_Instructions for the task_
Would you output, exactly as written, the line with "orange pyramid: 0 -> 1" and all lines after it to the end of the data below, and no others?

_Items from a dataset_
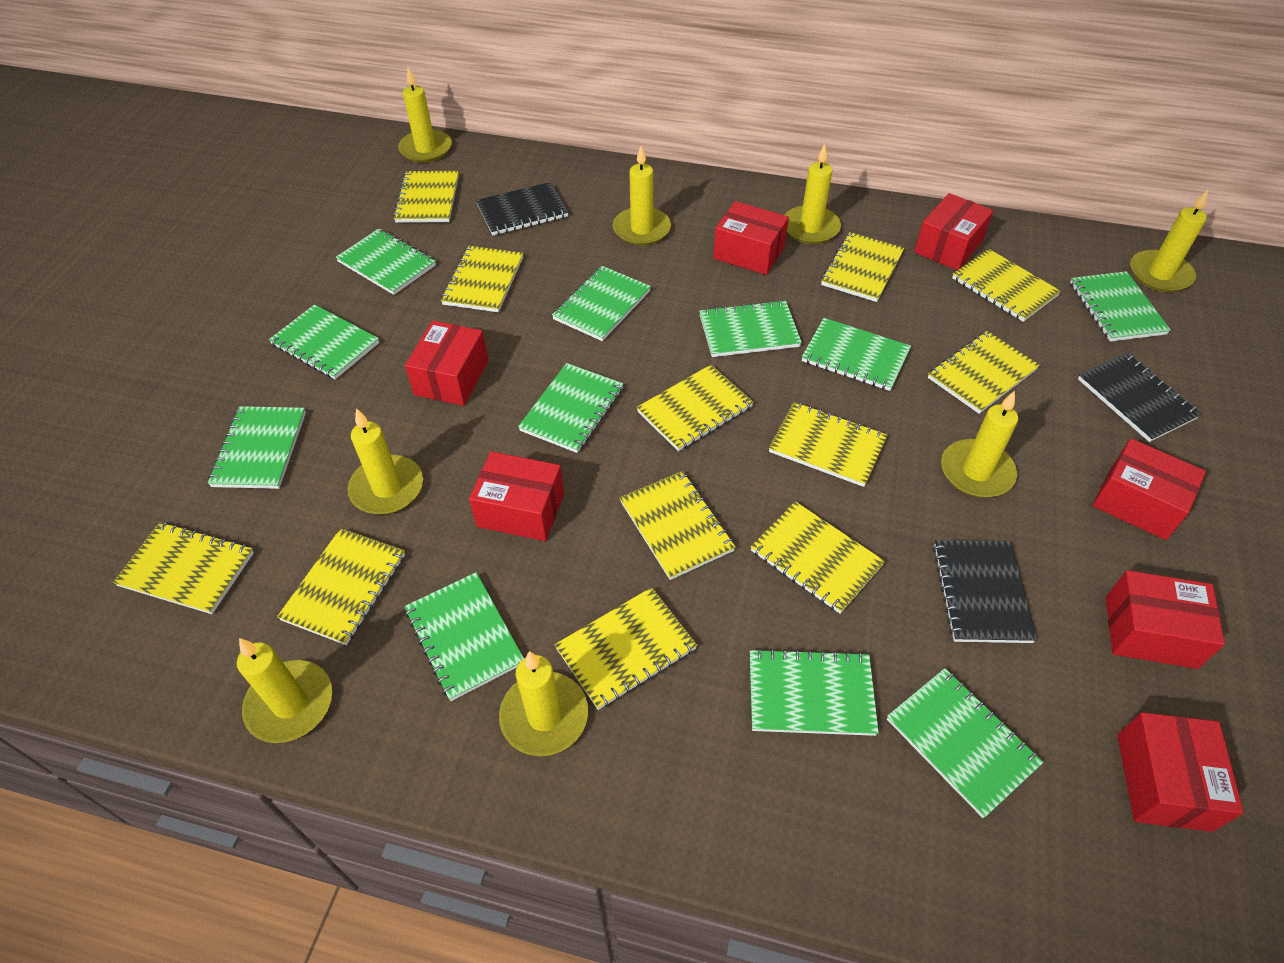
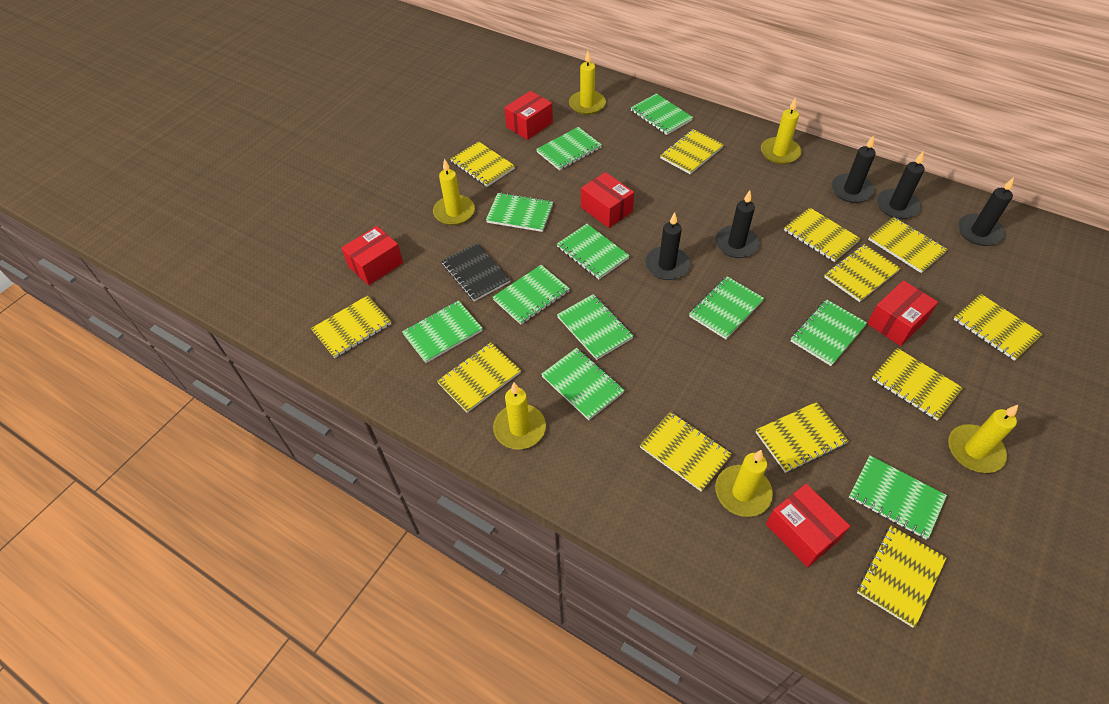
black candle: 0 -> 5
black notebook: 3 -> 1
red box: 7 -> 5
yellow candle: 8 -> 6

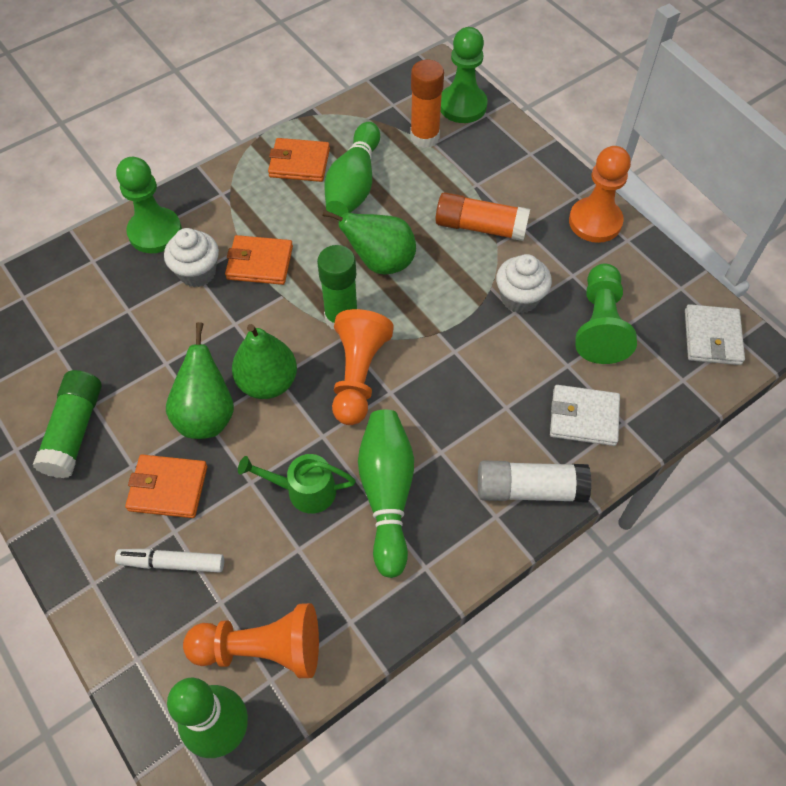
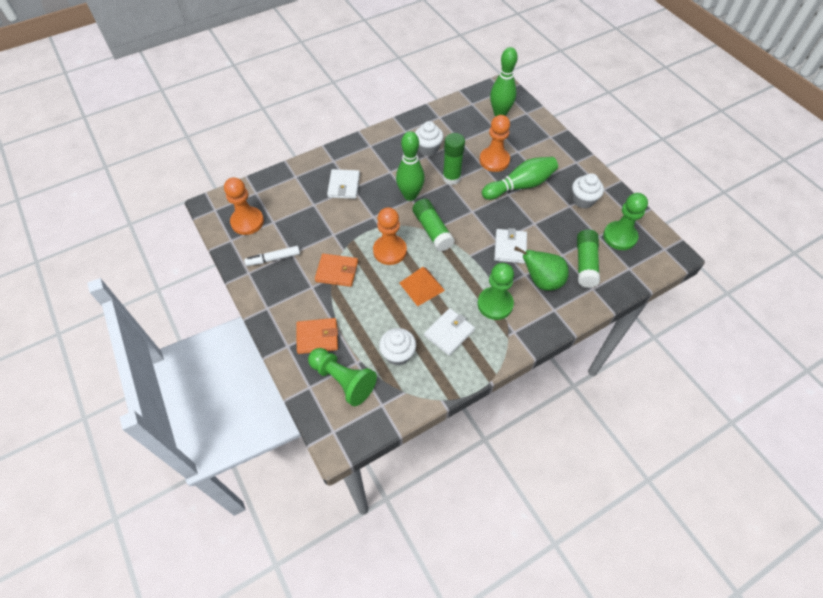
green glue stick: 2 -> 3
green pear: 3 -> 1
green watering can: 1 -> 0
orange glue stick: 2 -> 0
orange pyramid: 0 -> 1
orange wallet: 3 -> 2
white cupcake: 2 -> 3
white glue stick: 1 -> 0
white wallet: 2 -> 3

_Expected output_
orange pyramid: 0 -> 1
orange wallet: 3 -> 2
white cupcake: 2 -> 3
white glue stick: 1 -> 0
white wallet: 2 -> 3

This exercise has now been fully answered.